### ACTIVITY
Look through the material below and show every line with the word "counterclockwise".

### DATA
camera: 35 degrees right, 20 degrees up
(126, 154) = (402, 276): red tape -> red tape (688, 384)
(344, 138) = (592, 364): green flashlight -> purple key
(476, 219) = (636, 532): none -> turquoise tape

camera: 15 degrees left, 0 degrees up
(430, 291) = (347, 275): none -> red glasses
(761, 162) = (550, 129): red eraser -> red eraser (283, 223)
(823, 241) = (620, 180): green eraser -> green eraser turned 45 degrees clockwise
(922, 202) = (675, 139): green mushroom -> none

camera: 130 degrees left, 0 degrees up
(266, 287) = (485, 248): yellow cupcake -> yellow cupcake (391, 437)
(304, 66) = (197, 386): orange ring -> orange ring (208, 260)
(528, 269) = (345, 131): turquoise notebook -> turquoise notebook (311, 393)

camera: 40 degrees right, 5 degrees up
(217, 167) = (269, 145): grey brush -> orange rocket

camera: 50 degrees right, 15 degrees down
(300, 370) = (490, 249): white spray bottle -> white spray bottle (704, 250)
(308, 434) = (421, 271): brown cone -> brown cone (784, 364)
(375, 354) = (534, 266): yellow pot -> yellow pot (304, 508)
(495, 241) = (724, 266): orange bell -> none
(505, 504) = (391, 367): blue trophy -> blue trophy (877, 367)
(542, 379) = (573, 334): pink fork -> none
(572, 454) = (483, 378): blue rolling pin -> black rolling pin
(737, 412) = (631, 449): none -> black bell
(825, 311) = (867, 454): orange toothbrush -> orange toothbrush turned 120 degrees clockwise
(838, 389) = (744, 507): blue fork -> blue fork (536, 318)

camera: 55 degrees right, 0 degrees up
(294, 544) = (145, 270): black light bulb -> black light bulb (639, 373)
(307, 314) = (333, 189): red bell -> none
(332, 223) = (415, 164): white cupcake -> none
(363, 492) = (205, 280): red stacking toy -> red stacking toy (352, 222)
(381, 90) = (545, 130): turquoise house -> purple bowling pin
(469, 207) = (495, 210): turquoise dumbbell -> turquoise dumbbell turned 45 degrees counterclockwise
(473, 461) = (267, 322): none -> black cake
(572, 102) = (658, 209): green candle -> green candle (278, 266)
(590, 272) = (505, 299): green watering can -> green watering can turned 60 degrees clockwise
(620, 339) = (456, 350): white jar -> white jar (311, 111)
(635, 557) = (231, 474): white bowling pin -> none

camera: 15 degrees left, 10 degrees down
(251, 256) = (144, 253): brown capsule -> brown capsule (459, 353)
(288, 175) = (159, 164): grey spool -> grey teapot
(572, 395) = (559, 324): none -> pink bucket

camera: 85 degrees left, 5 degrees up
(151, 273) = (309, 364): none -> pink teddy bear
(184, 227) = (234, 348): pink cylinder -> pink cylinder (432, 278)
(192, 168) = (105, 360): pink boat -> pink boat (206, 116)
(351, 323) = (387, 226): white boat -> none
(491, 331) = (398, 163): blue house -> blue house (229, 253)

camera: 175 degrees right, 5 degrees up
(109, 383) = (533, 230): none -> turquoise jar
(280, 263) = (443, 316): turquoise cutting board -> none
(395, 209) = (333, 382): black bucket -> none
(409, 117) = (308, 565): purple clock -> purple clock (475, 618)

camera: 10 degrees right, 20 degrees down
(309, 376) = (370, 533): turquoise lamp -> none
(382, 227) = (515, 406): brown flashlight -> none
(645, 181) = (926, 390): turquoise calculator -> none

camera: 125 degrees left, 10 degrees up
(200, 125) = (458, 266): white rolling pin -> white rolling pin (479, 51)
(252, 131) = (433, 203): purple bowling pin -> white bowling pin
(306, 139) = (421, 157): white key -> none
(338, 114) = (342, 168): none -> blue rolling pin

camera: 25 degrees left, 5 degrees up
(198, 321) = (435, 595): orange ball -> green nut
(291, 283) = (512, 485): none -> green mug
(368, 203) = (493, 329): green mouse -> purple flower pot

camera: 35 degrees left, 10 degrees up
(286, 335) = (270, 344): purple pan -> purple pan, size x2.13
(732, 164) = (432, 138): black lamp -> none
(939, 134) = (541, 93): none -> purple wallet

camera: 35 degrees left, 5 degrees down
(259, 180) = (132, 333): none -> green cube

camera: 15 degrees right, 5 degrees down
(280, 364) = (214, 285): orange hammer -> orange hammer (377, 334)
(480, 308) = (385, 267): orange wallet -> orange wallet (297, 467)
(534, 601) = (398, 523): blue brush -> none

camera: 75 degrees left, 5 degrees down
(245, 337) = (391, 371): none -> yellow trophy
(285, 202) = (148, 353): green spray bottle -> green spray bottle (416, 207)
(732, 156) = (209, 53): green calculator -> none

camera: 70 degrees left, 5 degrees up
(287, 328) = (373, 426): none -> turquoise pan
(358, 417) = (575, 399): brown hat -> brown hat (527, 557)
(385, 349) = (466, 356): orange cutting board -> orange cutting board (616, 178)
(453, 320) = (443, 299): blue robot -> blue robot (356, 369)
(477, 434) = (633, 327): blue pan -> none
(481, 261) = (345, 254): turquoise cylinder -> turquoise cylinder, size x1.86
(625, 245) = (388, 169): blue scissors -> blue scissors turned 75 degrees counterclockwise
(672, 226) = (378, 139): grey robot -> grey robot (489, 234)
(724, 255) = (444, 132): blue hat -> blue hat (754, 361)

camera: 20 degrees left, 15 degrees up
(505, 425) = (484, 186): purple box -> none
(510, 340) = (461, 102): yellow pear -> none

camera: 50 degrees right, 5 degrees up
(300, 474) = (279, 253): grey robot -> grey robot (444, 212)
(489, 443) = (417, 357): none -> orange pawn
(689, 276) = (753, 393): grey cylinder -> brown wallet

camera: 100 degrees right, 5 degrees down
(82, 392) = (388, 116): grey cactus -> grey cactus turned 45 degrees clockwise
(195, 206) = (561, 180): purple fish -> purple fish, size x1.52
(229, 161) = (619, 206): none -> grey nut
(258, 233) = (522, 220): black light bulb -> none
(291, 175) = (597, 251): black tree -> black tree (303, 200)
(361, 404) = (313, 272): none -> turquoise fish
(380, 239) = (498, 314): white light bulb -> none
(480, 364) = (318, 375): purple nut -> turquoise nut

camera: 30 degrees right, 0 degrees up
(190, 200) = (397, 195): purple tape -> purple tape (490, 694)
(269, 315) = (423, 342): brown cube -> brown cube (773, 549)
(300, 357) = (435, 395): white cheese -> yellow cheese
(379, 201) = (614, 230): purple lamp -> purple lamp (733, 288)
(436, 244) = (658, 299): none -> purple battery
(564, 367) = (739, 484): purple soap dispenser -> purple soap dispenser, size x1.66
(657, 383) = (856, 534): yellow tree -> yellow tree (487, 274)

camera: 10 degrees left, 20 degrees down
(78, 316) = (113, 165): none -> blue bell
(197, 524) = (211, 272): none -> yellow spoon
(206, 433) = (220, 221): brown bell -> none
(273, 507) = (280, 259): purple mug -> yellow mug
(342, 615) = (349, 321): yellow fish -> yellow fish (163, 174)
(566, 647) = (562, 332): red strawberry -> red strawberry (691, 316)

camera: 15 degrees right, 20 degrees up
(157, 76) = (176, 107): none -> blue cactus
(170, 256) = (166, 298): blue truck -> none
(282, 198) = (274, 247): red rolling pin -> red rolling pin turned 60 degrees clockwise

### SOLUTION FOR THIS TASK
(469, 207) = (495, 210): turquoise dumbbell -> turquoise dumbbell turned 45 degrees counterclockwise
(625, 245) = (388, 169): blue scissors -> blue scissors turned 75 degrees counterclockwise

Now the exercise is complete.